§ Entries drawn from a collection:

········

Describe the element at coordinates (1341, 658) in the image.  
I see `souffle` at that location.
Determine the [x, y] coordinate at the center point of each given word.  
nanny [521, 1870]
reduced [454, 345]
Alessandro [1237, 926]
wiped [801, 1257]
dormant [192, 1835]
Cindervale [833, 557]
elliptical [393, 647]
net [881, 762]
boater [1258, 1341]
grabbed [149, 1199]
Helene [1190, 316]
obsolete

········

§ Written task: Can you reproduce every entry above word for word, keeping each line unchanged?

§ Full solution:
Describe the element at coordinates (1341, 658) in the image.  
I see `souffle` at that location.
Determine the [x, y] coordinate at the center point of each given word.  
nanny [521, 1870]
reduced [454, 345]
Alessandro [1237, 926]
wiped [801, 1257]
dormant [192, 1835]
Cindervale [833, 557]
elliptical [393, 647]
net [881, 762]
boater [1258, 1341]
grabbed [149, 1199]
Helene [1190, 316]
obsolete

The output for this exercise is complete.